> _Version difference data_:
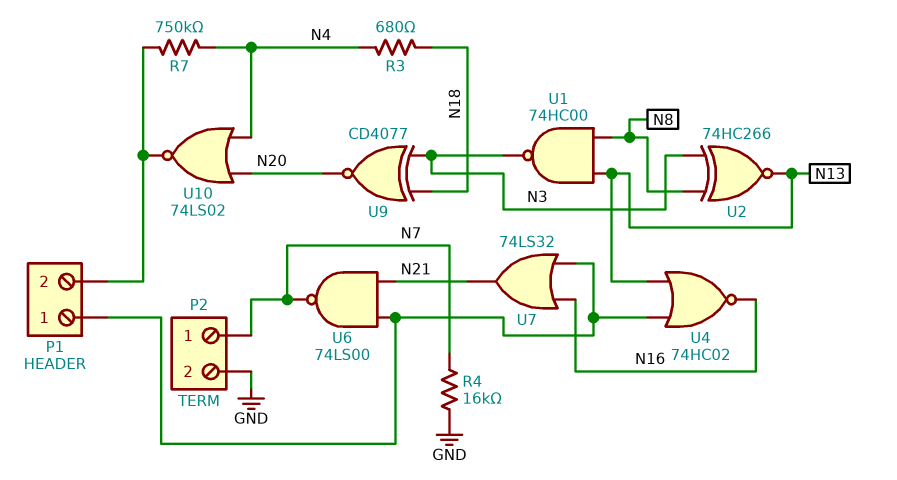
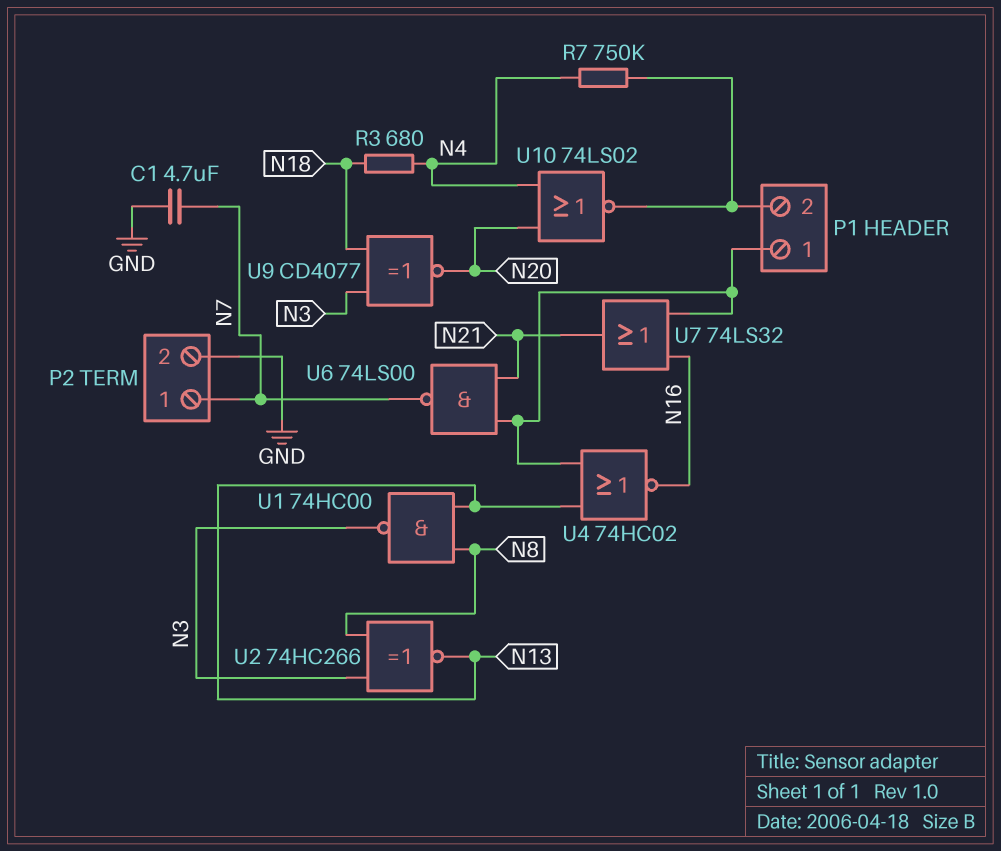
C1: none -> 4.7uF (GND, N7)
R4: 16k (GND, N7) -> none

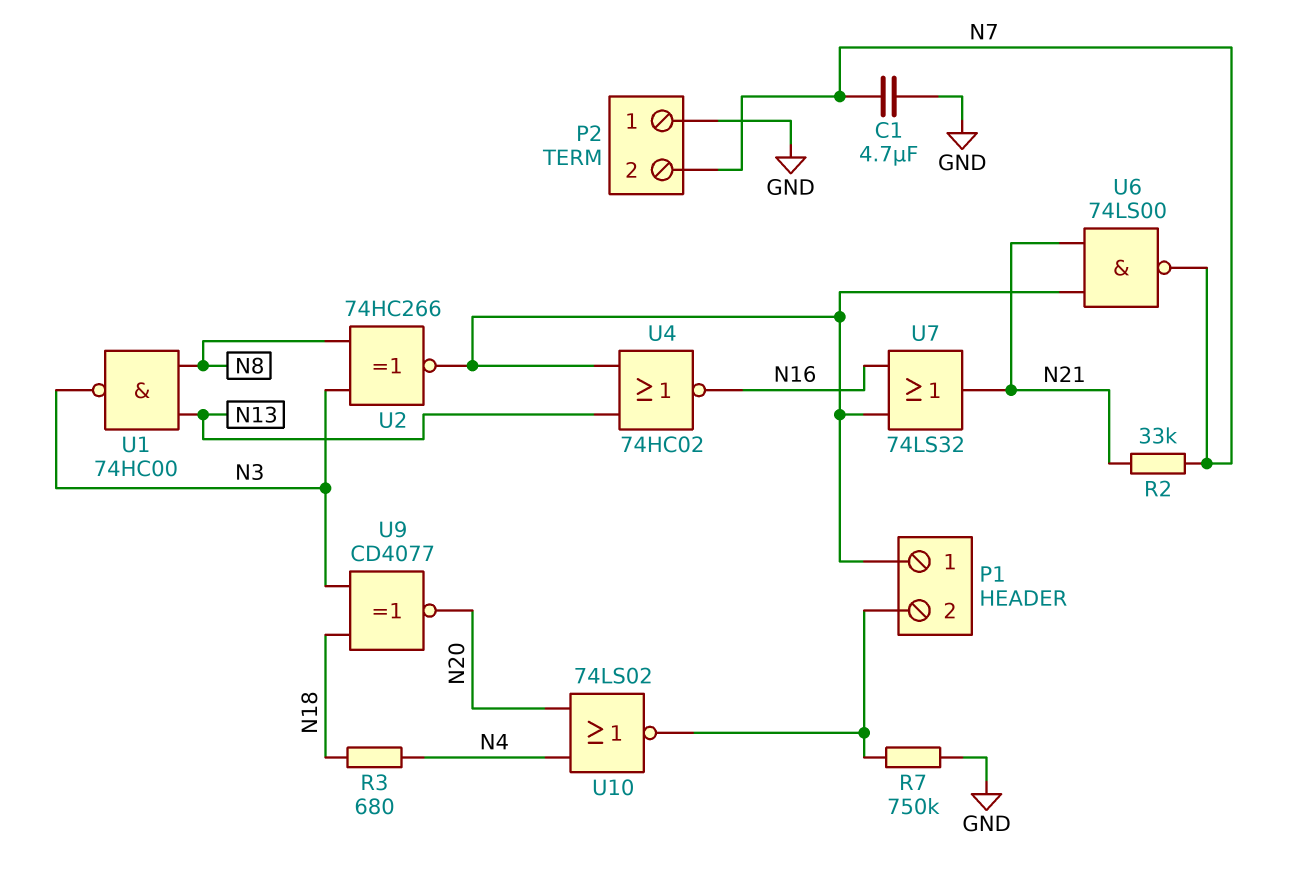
P2 pin 1: N7 -> GND
P2 pin 2: GND -> N7
R2: none -> 33k (N7, N21)
R7: 750k (N4, P1/2) -> 750k (GND, P1/2)
U2: XNOR 74HC266 (in N3, in N8, out N13) -> XNOR 74HC266 (in N3, in N8, out P1/1)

> _What is needed_:
From the line containing "P2 pin 2: GND -> N7" to the last line of the records above, please write out every line exactly and add nothing.

> _Result_:
P2 pin 2: GND -> N7
R2: none -> 33k (N7, N21)
R7: 750k (N4, P1/2) -> 750k (GND, P1/2)
U2: XNOR 74HC266 (in N3, in N8, out N13) -> XNOR 74HC266 (in N3, in N8, out P1/1)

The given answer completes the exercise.